§ EXERCISE PROMPT
Only the lines holding "orange" are wanted here; copy each from the listing.

§ PROVIDED MATERIAL
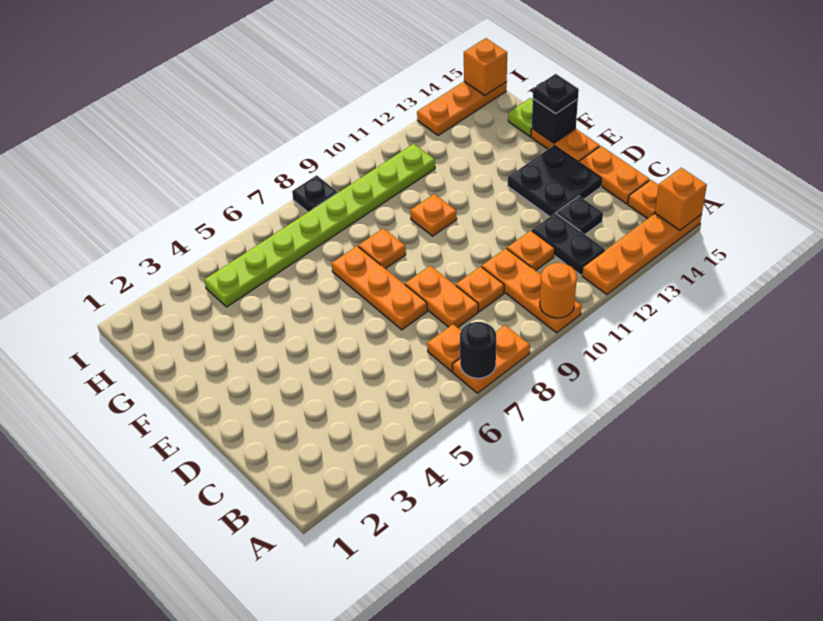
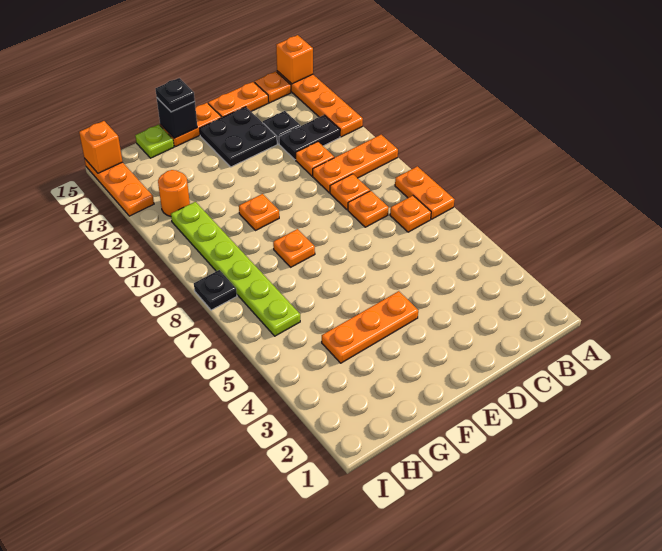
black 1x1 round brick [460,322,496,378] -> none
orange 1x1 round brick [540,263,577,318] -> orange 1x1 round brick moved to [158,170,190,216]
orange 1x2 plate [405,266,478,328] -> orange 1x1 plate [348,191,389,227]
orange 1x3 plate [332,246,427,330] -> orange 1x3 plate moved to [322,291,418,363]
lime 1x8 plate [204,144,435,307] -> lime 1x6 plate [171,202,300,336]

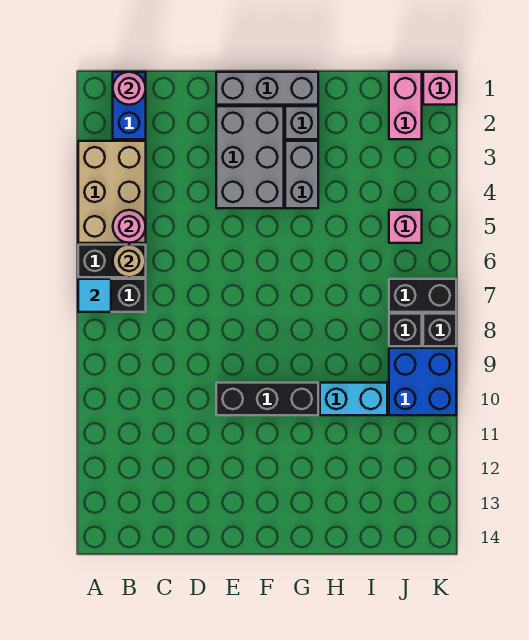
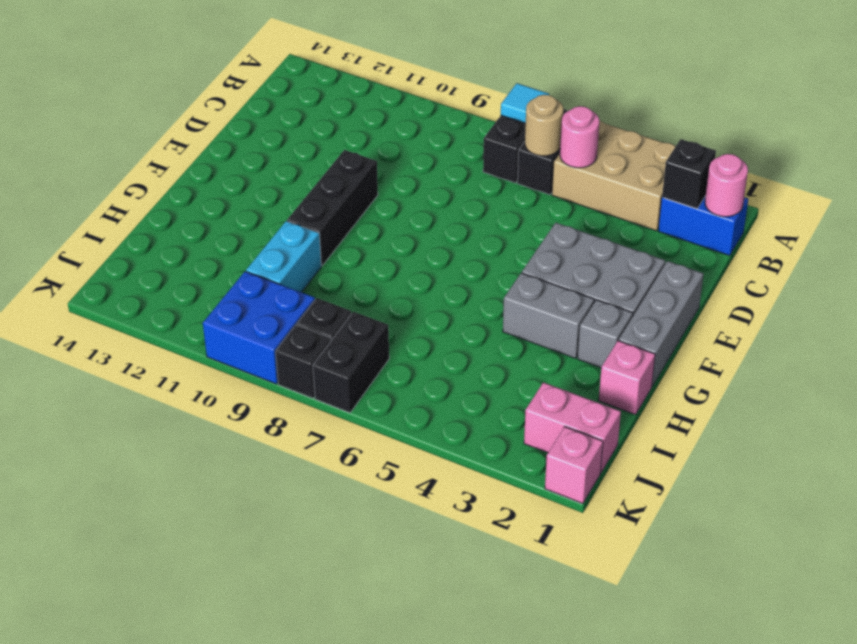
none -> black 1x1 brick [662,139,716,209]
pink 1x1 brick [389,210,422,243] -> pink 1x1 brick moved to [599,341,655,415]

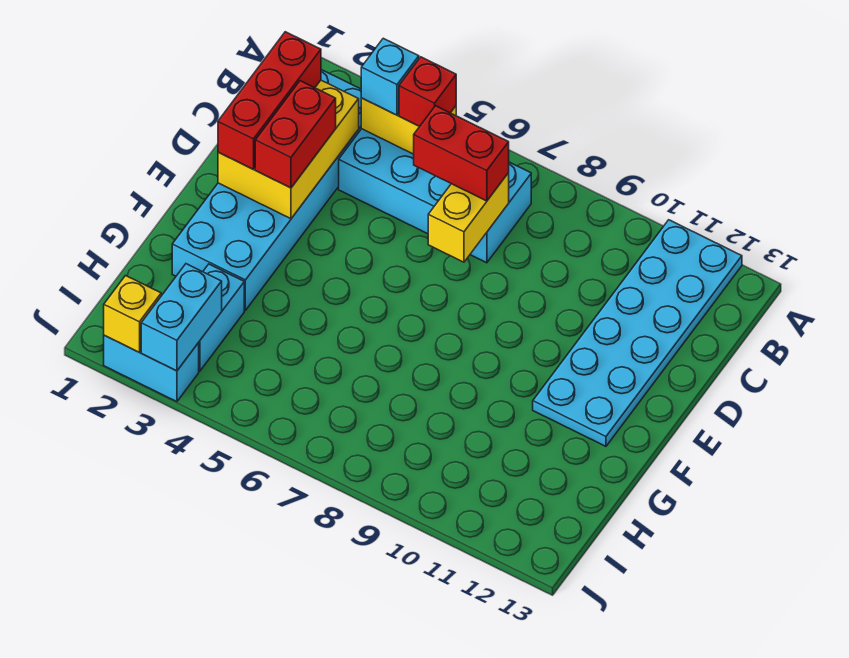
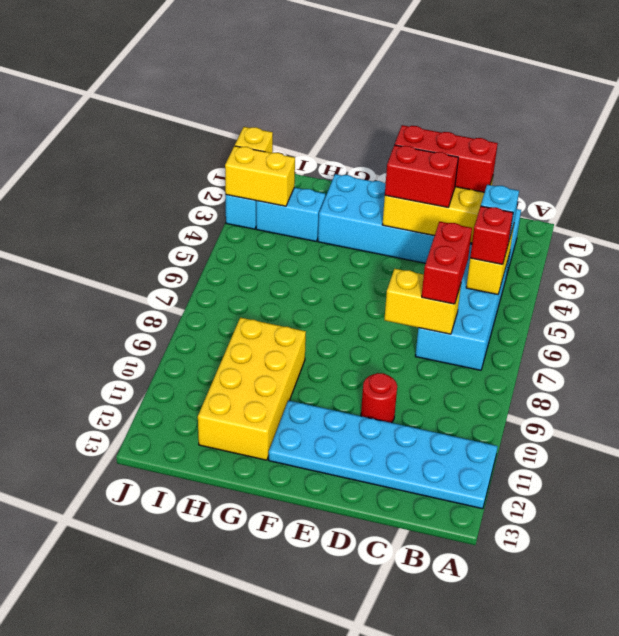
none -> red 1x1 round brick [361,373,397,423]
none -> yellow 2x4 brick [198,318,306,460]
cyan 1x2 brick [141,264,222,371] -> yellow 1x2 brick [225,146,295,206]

---

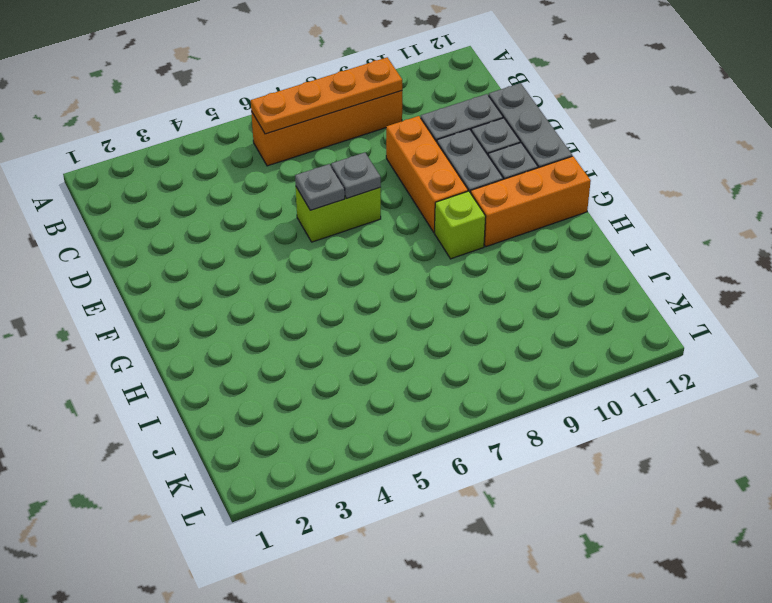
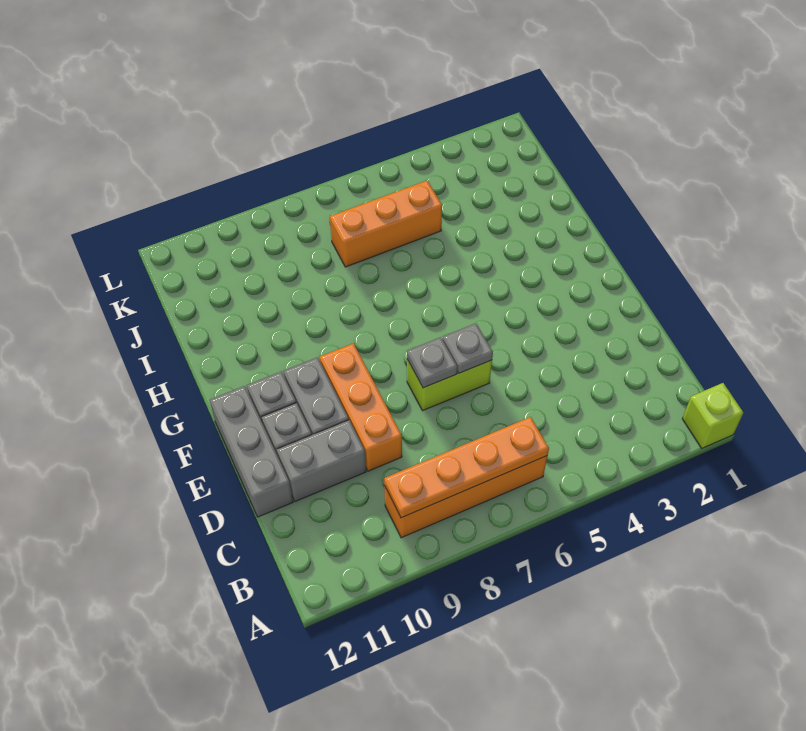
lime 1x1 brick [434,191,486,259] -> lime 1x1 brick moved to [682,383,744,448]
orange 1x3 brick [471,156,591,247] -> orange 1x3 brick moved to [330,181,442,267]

...

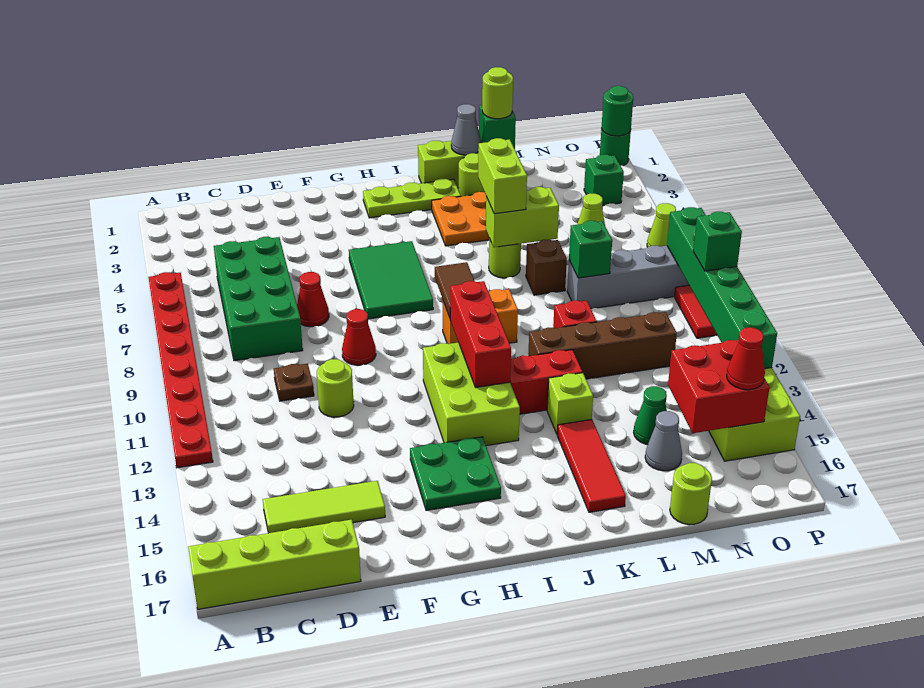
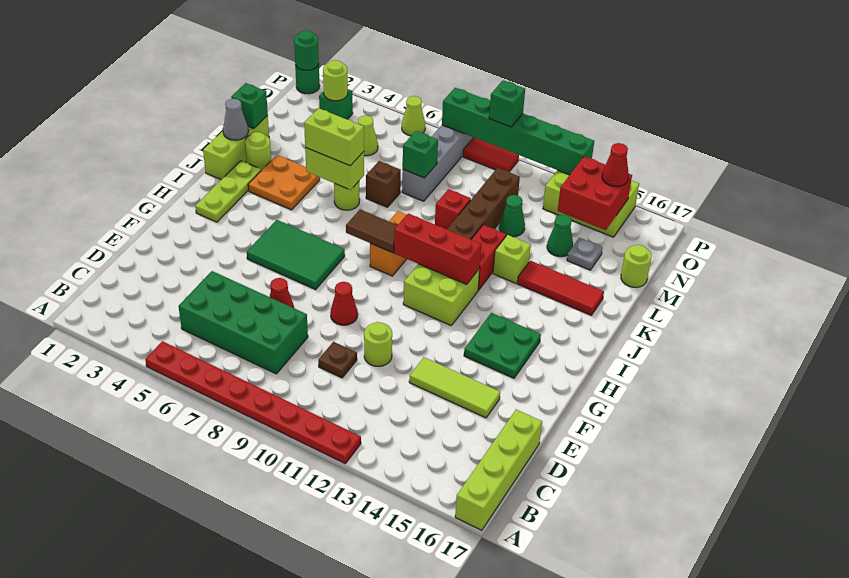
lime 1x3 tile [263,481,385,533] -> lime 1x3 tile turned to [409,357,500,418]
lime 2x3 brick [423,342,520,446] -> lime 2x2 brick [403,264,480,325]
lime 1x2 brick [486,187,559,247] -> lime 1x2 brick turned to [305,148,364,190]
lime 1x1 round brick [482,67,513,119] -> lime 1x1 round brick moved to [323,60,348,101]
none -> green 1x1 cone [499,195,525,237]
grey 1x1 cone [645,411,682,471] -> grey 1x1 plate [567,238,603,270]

§ WRITTEN RESPONSE
orange 1x1 round brick [540,263,577,318] -> orange 1x1 round brick moved to [158,170,190,216]
orange 1x2 plate [405,266,478,328] -> orange 1x1 plate [348,191,389,227]
orange 1x3 plate [332,246,427,330] -> orange 1x3 plate moved to [322,291,418,363]
orange 1x3 brick [471,156,591,247] -> orange 1x3 brick moved to [330,181,442,267]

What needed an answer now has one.